▸ **Exercise**
The records below must be transcribed exactly. Do not include the pictures.

▸ **Coordinate-based change listings**
◆ ◆ ◆ ◆

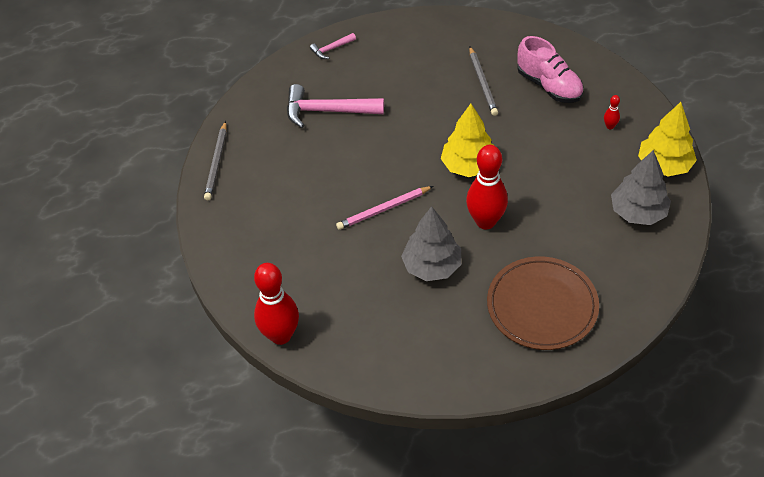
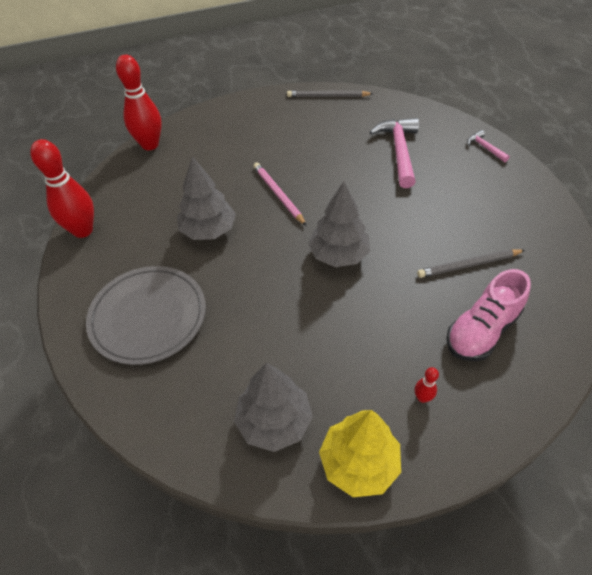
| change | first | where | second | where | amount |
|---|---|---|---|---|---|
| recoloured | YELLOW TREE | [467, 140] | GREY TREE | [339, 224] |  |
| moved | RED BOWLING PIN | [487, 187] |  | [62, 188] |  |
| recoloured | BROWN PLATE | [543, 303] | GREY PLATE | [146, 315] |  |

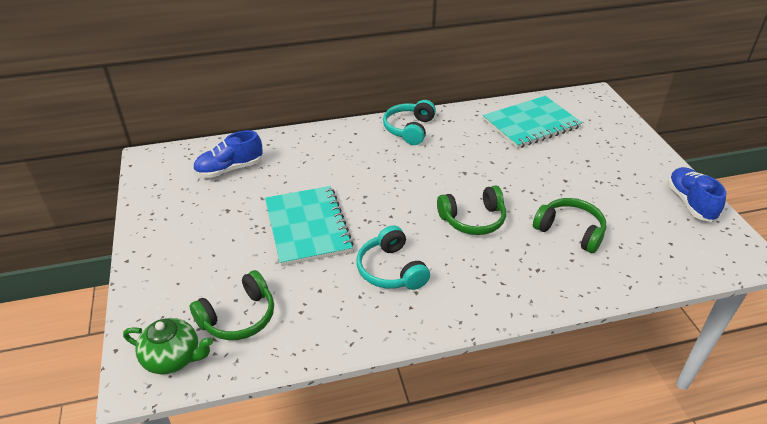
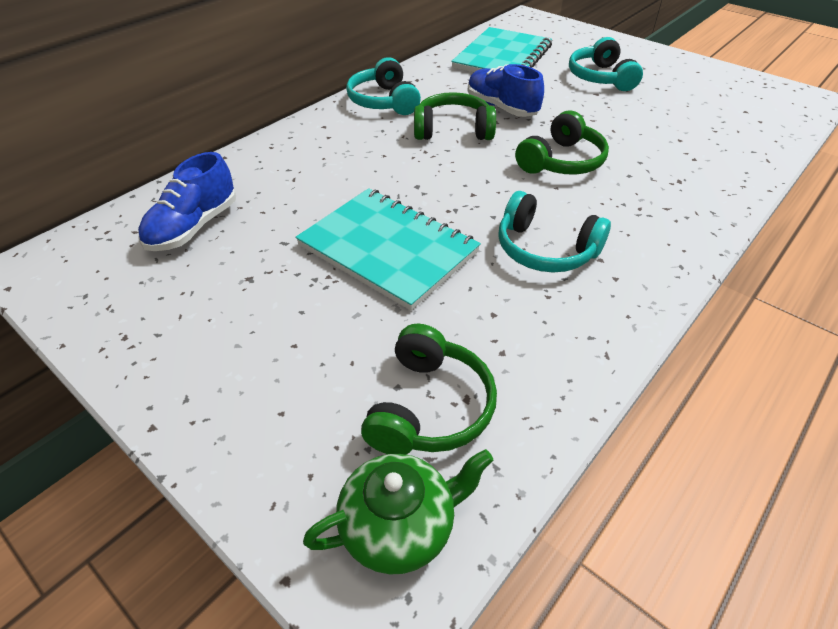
| change | first | where | second | where | amount |
|---|---|---|---|---|---|
| moved | BLUE SHOE | [696, 194] |  | [505, 90] |  |
| moved | GREEN HEADPHONES | [569, 225] |  | [455, 116] |  |
| added |  |  | TURQUOISE HEADPHONES | [606, 64] |  |

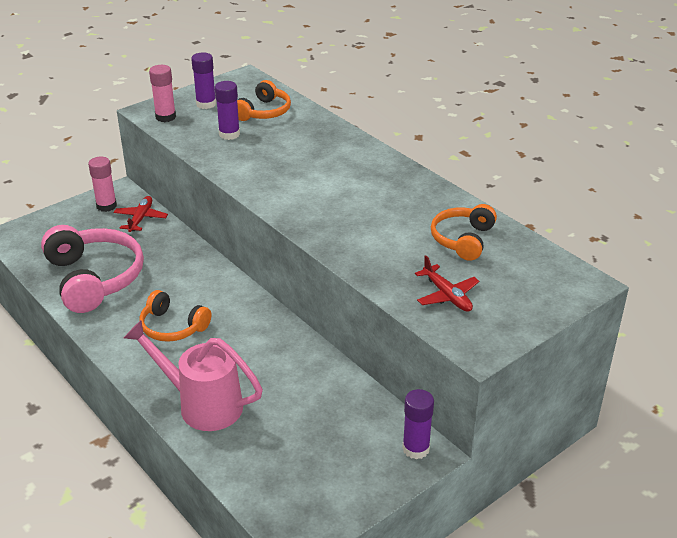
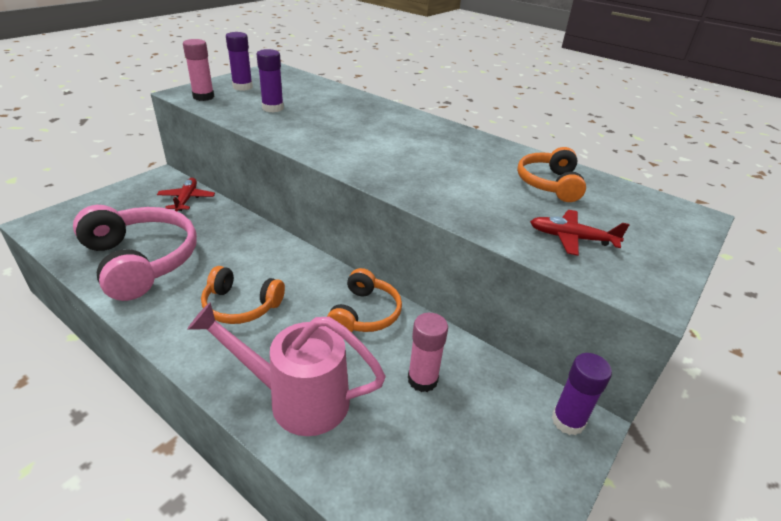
| change | first | where | second | where | amount |
|---|---|---|---|---|---|
| moved | ORANGE HEADPHONES | [264, 100] |  | [364, 300] |  |
| moved | PINK GLUE STICK | [102, 184] |  | [428, 352] |  |
| turned | RED PLANE | [447, 284] |  | [579, 233] | 150 degrees clockwise |

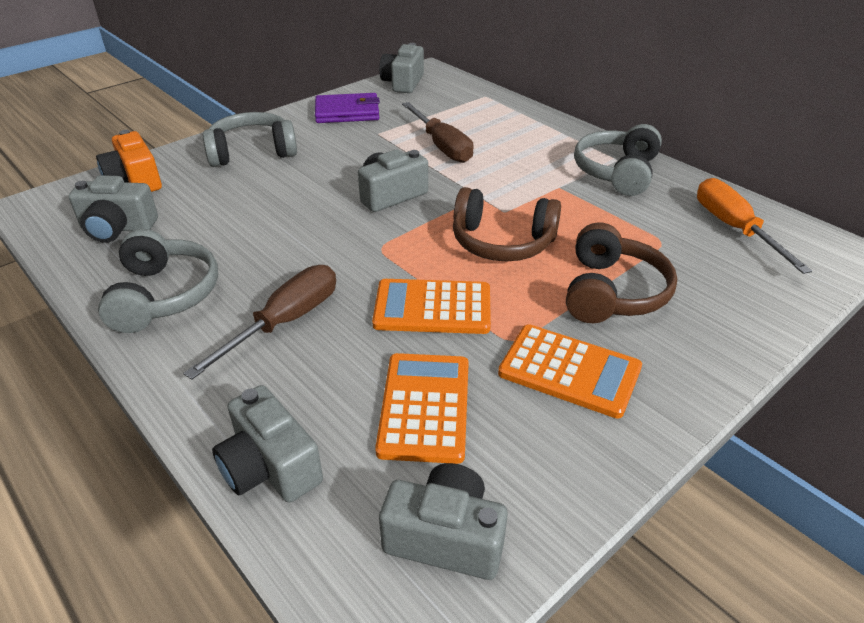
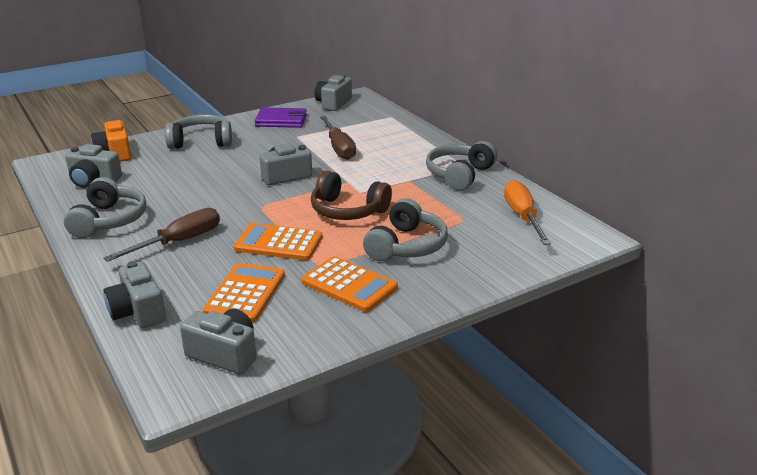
| change | first | where | second | where | amount |
|---|---|---|---|---|---|
| recoloured | BROWN HEADPHONES | [621, 272] | GREY HEADPHONES | [405, 229] |  |

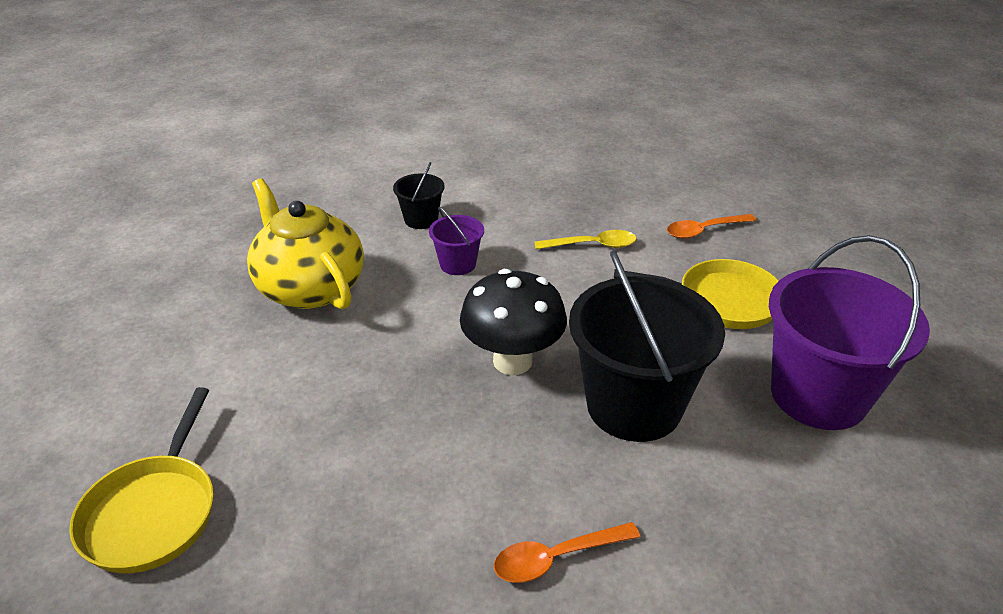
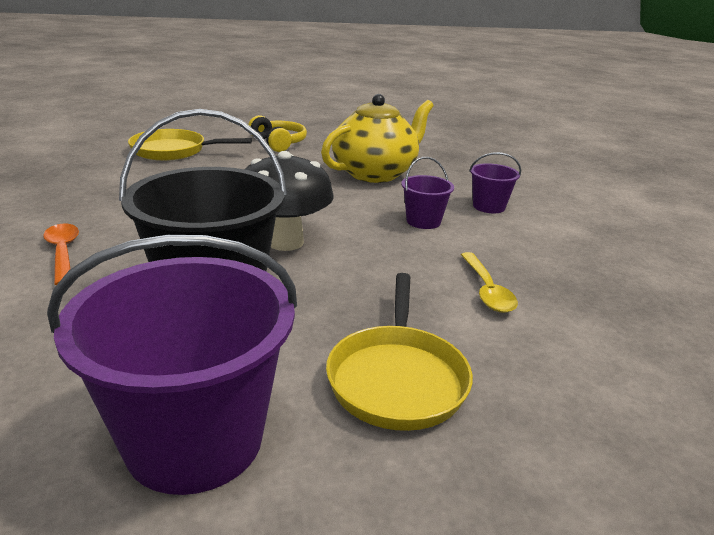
| change | first | where | second | where | amount |
|---|---|---|---|---|---|
| recoloured | BLACK BUCKET | [419, 195] | PURPLE BUCKET | [495, 182] |  |
| removed | ORANGE SPOON | [712, 226] |  |  |  |
| added |  |  | YELLOW HEADPHONES | [277, 133] |  |

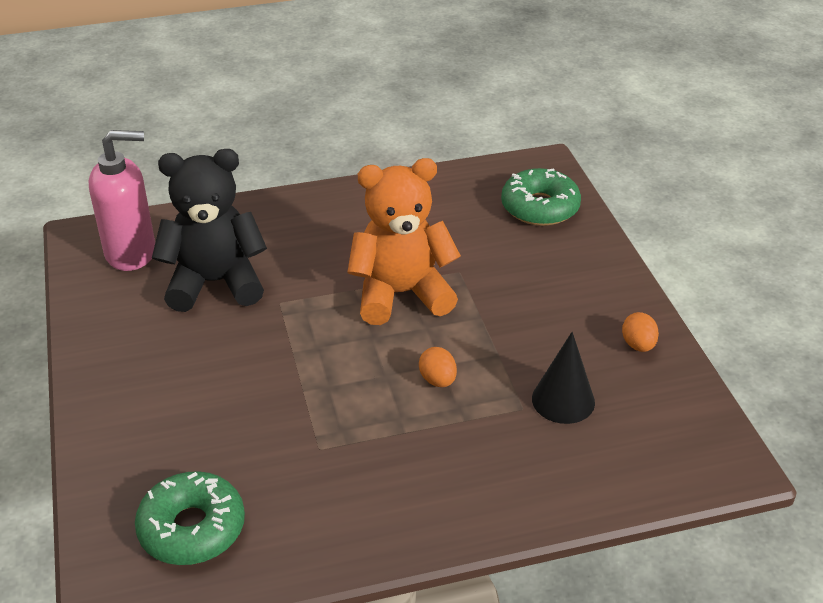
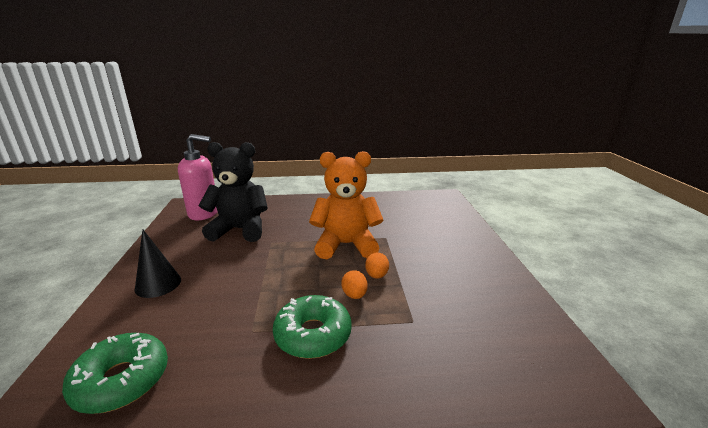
| change | first | where | second | where | amount |
|---|---|---|---|---|---|
| moved | GREEN DONUT | [541, 197] |  | [312, 327] |  |
| moved | ORANGE EGG | [640, 332] |  | [377, 265] |  |
| moved | BLACK CONE | [563, 378] |  | [158, 263] |  |

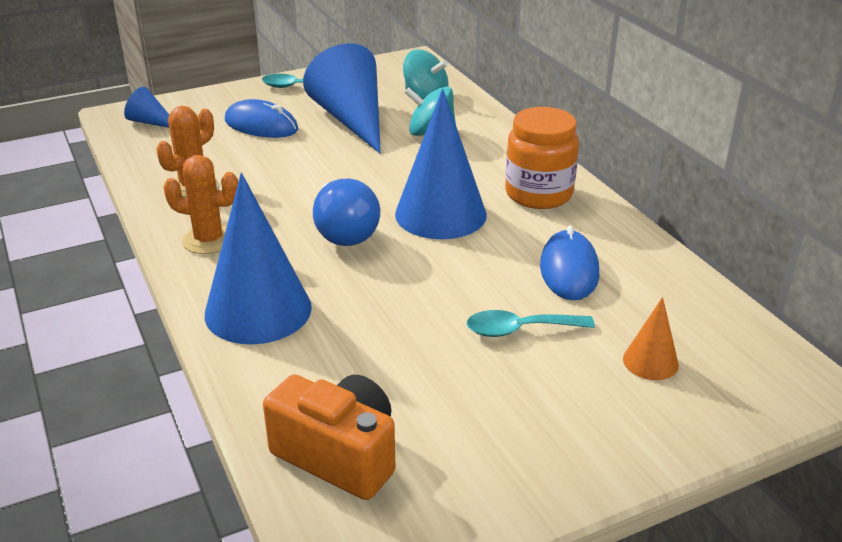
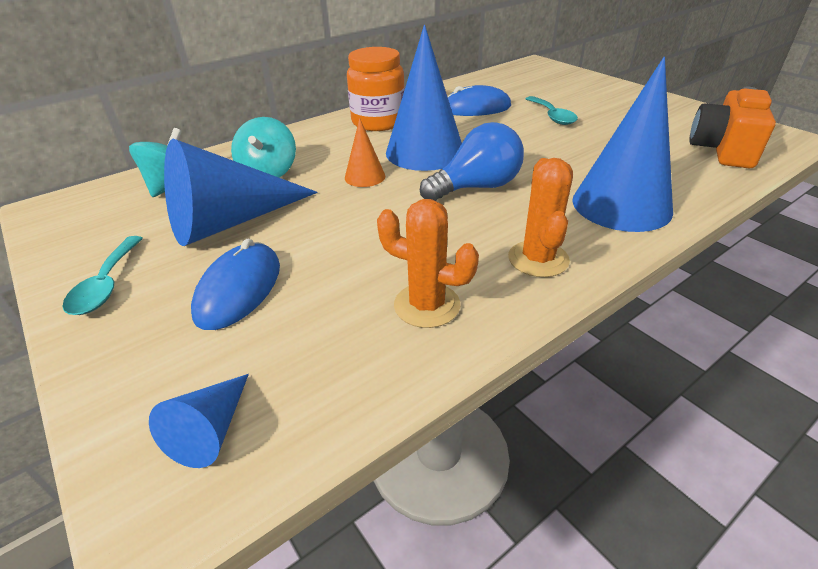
| change | first | where | second | where | amount |
|---|---|---|---|---|---|
| moved | ORANGE CONE | [651, 338] |  | [365, 152] |  |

◆ ◆ ◆ ◆

▸ **Output of the exercise**
| change | first | where | second | where | amount |
|---|---|---|---|---|---|
| recoloured | YELLOW TREE | [467, 140] | GREY TREE | [339, 224] |  |
| moved | RED BOWLING PIN | [487, 187] |  | [62, 188] |  |
| recoloured | BROWN PLATE | [543, 303] | GREY PLATE | [146, 315] |  |

| change | first | where | second | where | amount |
|---|---|---|---|---|---|
| moved | BLUE SHOE | [696, 194] |  | [505, 90] |  |
| moved | GREEN HEADPHONES | [569, 225] |  | [455, 116] |  |
| added |  |  | TURQUOISE HEADPHONES | [606, 64] |  |

| change | first | where | second | where | amount |
|---|---|---|---|---|---|
| moved | ORANGE HEADPHONES | [264, 100] |  | [364, 300] |  |
| moved | PINK GLUE STICK | [102, 184] |  | [428, 352] |  |
| turned | RED PLANE | [447, 284] |  | [579, 233] | 150 degrees clockwise |

| change | first | where | second | where | amount |
|---|---|---|---|---|---|
| recoloured | BROWN HEADPHONES | [621, 272] | GREY HEADPHONES | [405, 229] |  |

| change | first | where | second | where | amount |
|---|---|---|---|---|---|
| recoloured | BLACK BUCKET | [419, 195] | PURPLE BUCKET | [495, 182] |  |
| removed | ORANGE SPOON | [712, 226] |  |  |  |
| added |  |  | YELLOW HEADPHONES | [277, 133] |  |

| change | first | where | second | where | amount |
|---|---|---|---|---|---|
| moved | GREEN DONUT | [541, 197] |  | [312, 327] |  |
| moved | ORANGE EGG | [640, 332] |  | [377, 265] |  |
| moved | BLACK CONE | [563, 378] |  | [158, 263] |  |

| change | first | where | second | where | amount |
|---|---|---|---|---|---|
| moved | ORANGE CONE | [651, 338] |  | [365, 152] |  |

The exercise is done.